- _Your assignment_: Please repeat exactly the lines below from the one containing "LIGHT3 pin OUT: GP27 -> GP16" down to the one containing "ENC3 pin CLK: GP18 -> GP10", both included, and nothing else.

* * * * *

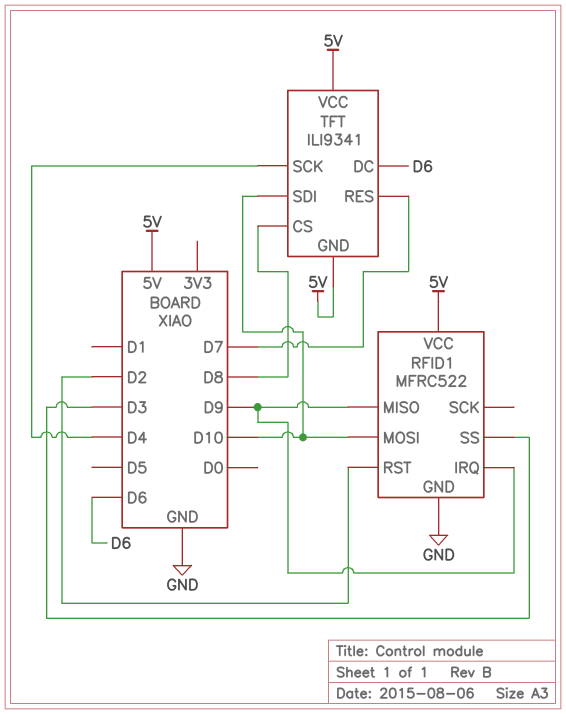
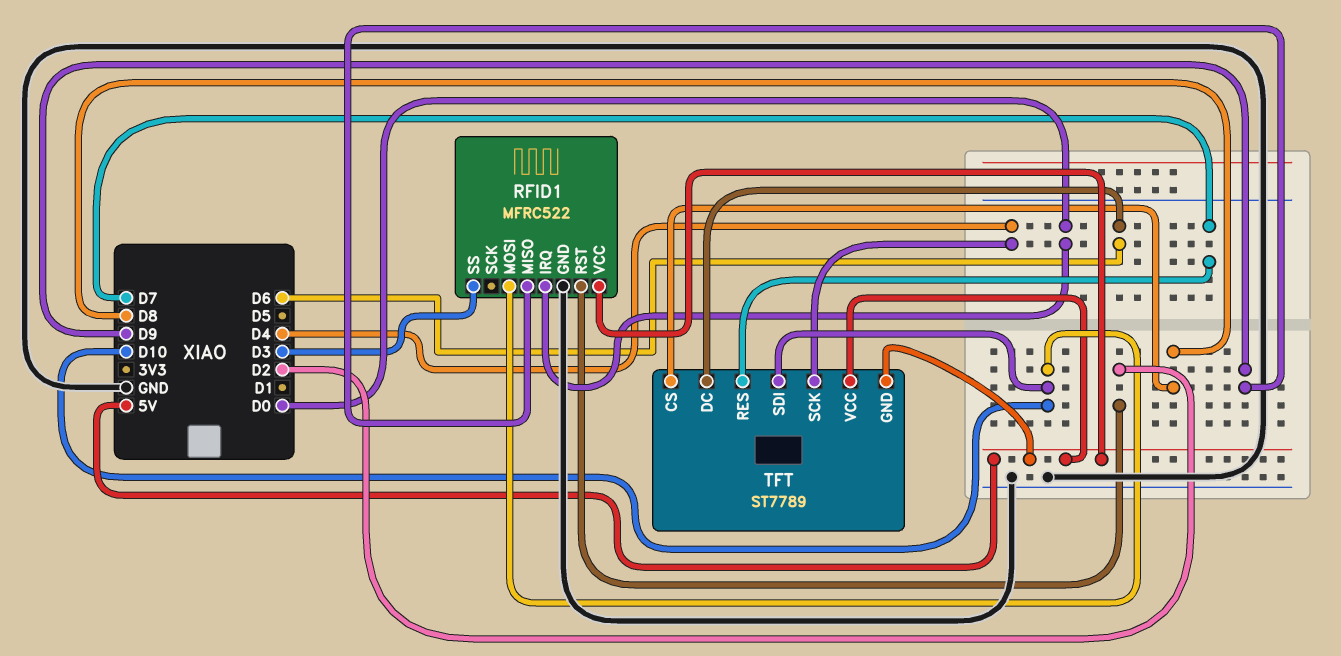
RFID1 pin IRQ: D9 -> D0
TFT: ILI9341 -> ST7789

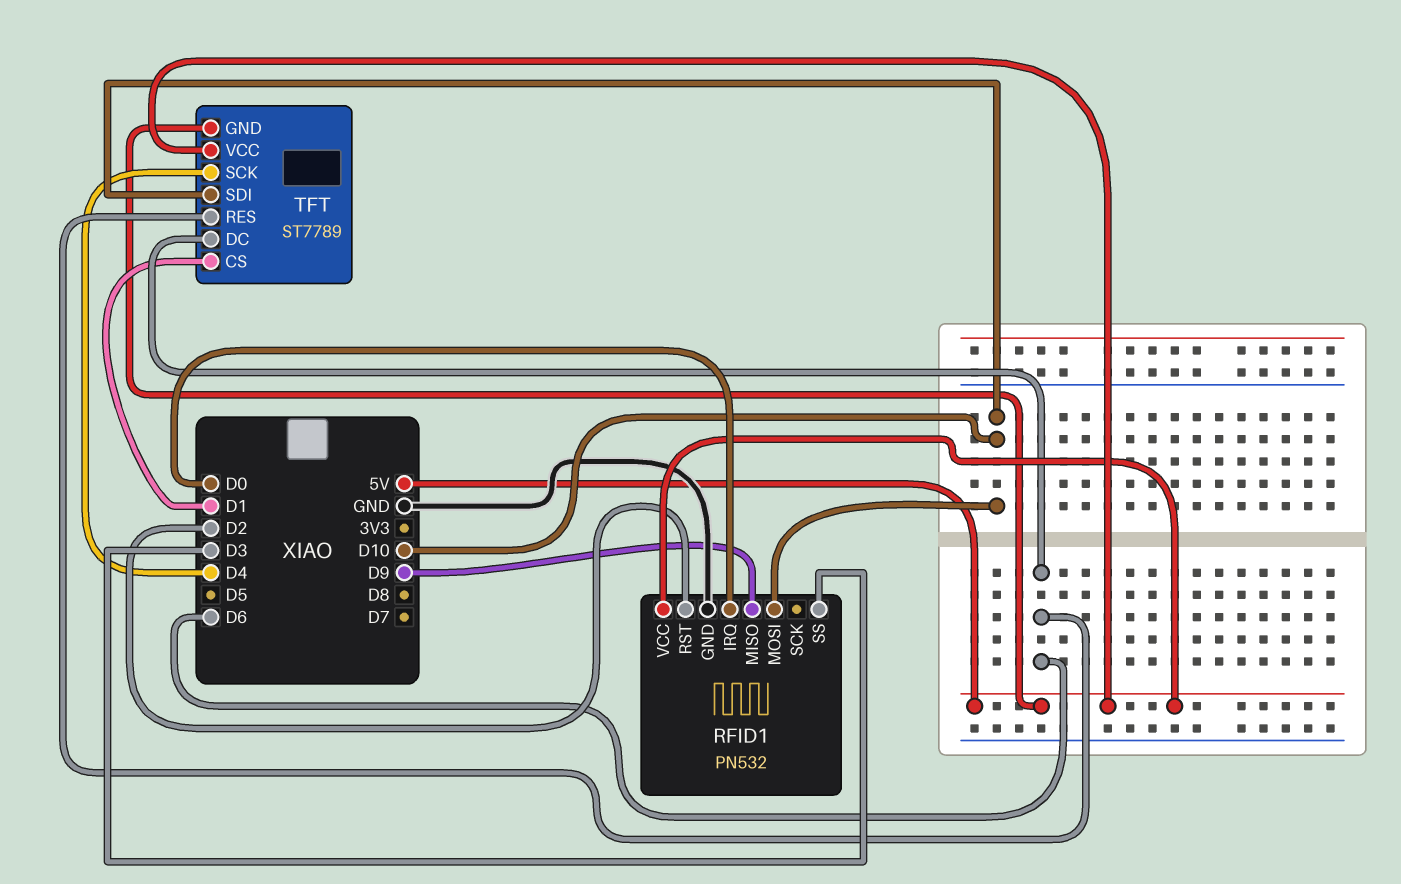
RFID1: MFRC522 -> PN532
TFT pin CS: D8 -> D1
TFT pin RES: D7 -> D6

* * * * *

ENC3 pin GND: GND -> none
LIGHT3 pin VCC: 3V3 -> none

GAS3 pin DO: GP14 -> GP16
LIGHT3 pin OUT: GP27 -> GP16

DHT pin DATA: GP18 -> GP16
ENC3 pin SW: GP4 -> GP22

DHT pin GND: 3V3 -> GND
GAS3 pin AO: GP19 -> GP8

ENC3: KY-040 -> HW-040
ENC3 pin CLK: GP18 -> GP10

* * * * *

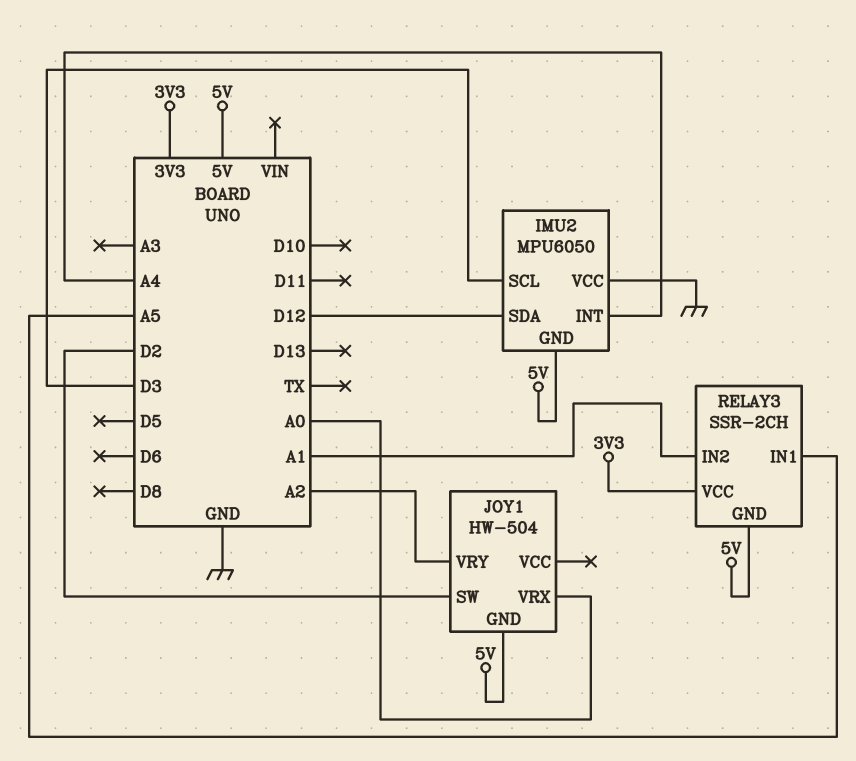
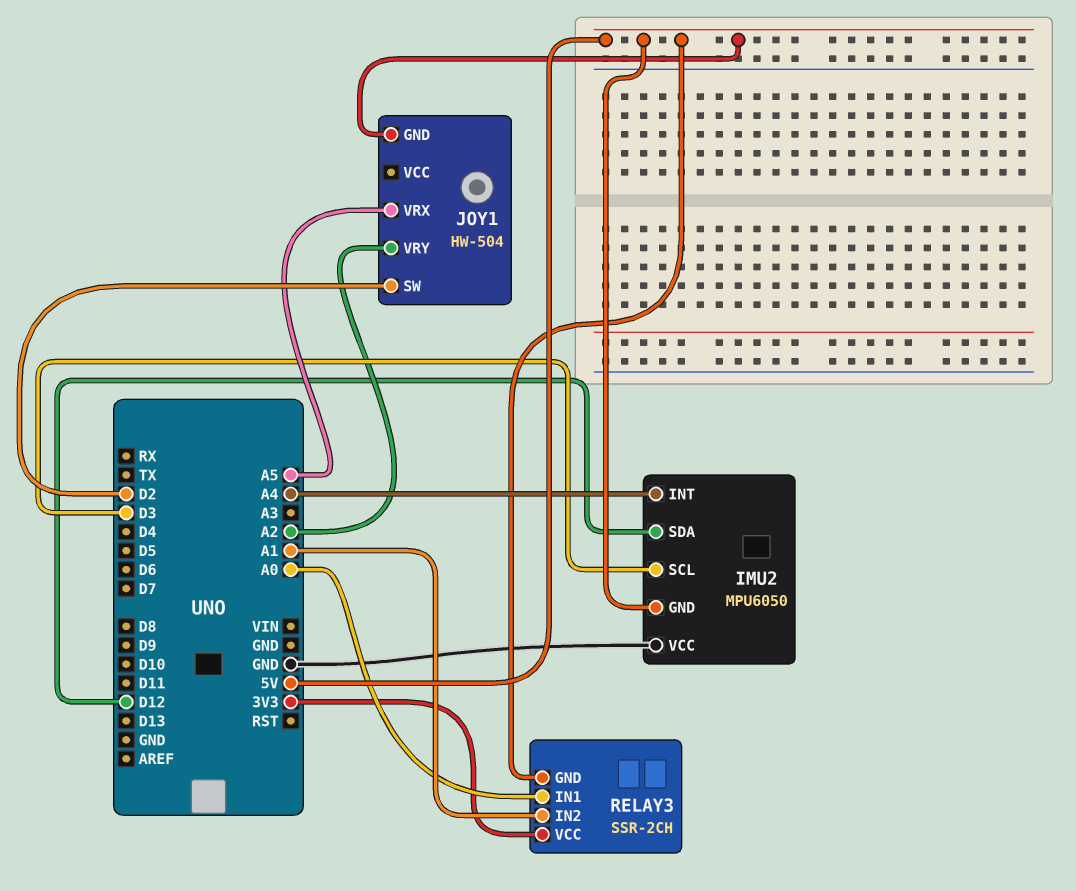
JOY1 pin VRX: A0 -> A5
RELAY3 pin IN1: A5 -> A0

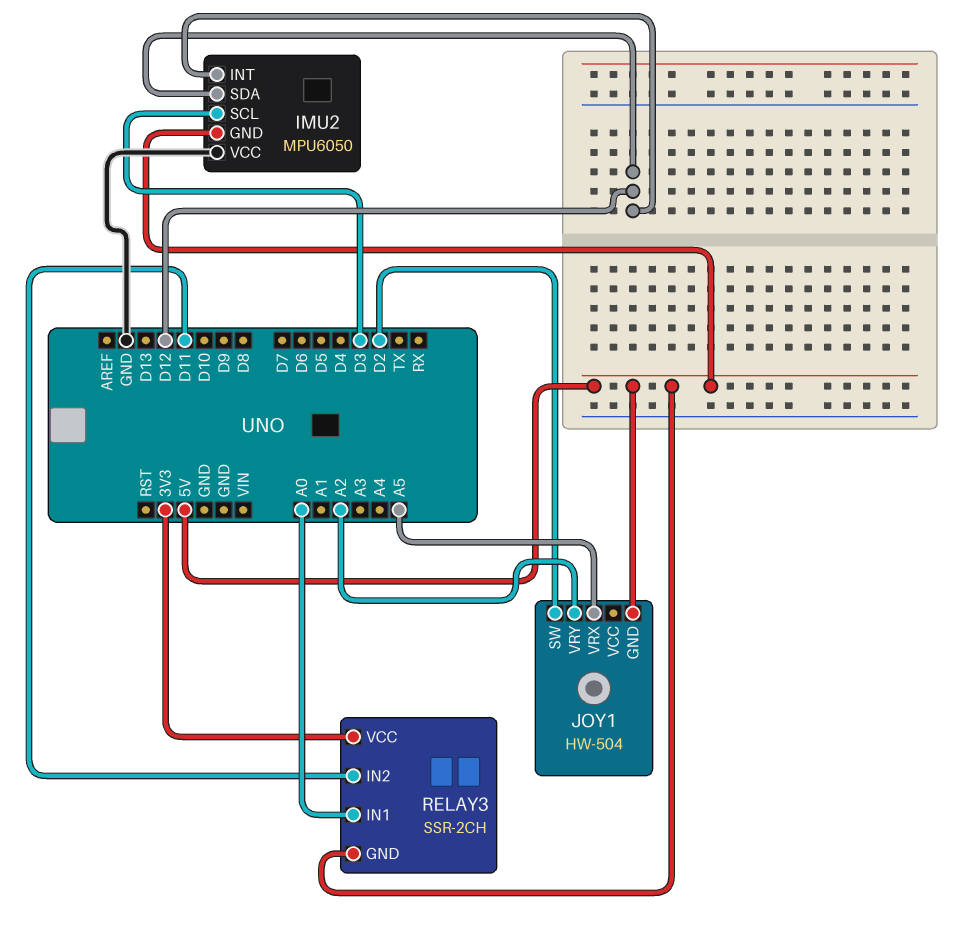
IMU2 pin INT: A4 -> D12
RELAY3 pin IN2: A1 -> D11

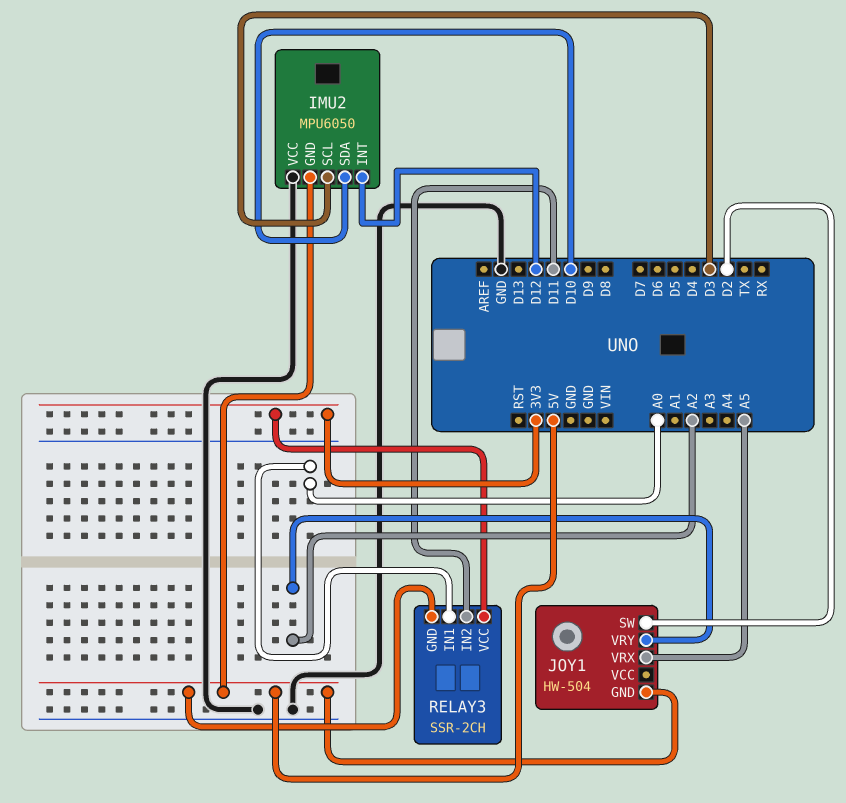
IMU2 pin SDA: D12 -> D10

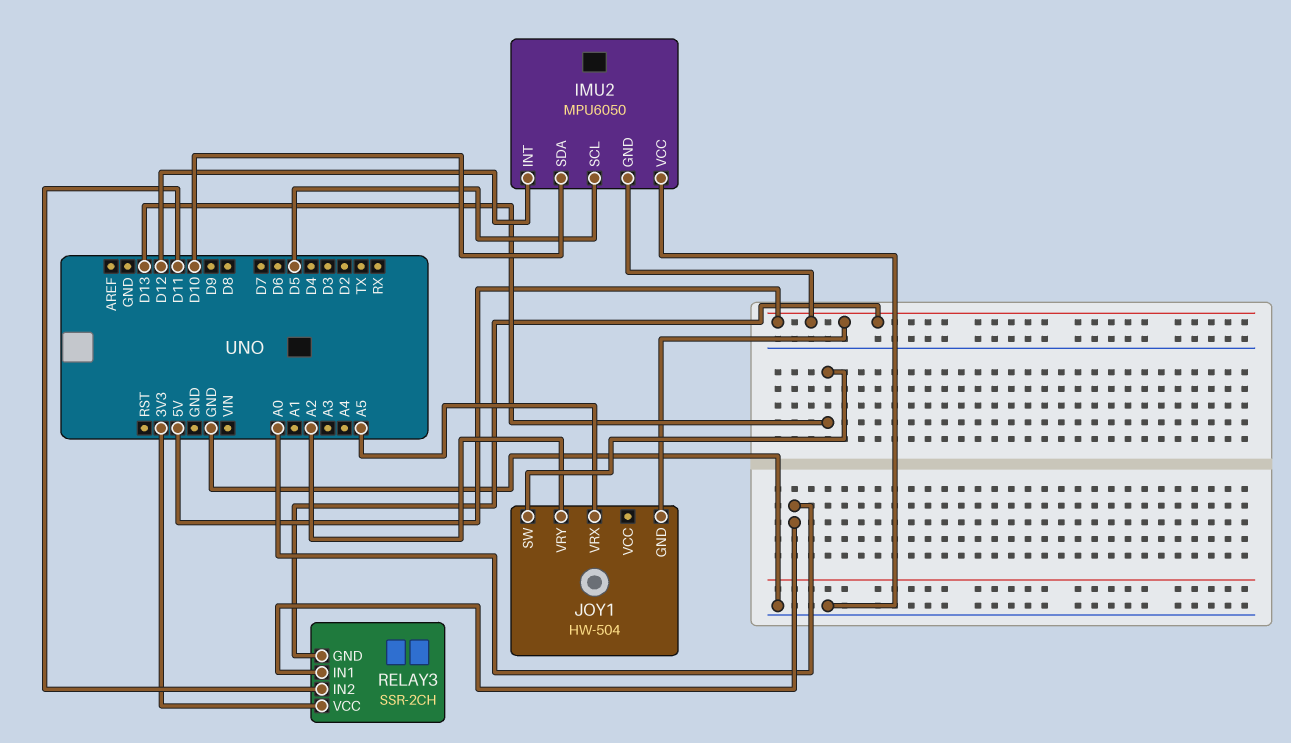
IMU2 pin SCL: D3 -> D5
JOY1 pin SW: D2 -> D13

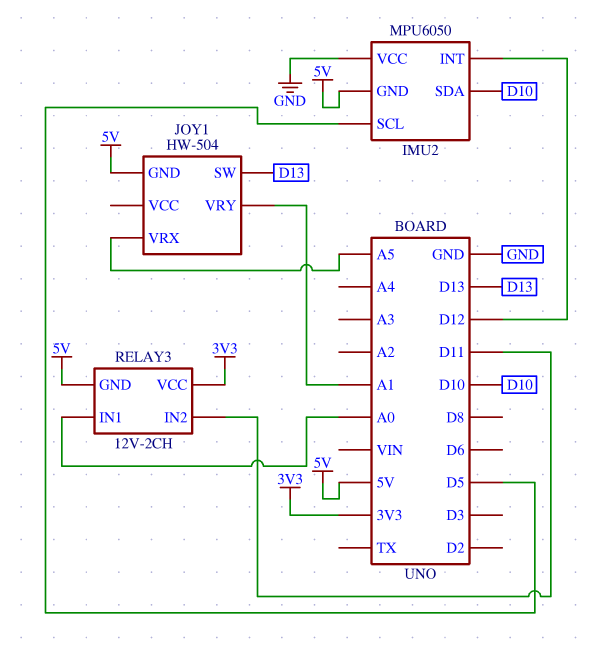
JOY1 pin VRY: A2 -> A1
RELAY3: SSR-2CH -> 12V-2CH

* * * * *

- _Exercise result_:
LIGHT3 pin OUT: GP27 -> GP16

DHT pin DATA: GP18 -> GP16
ENC3 pin SW: GP4 -> GP22

DHT pin GND: 3V3 -> GND
GAS3 pin AO: GP19 -> GP8

ENC3: KY-040 -> HW-040
ENC3 pin CLK: GP18 -> GP10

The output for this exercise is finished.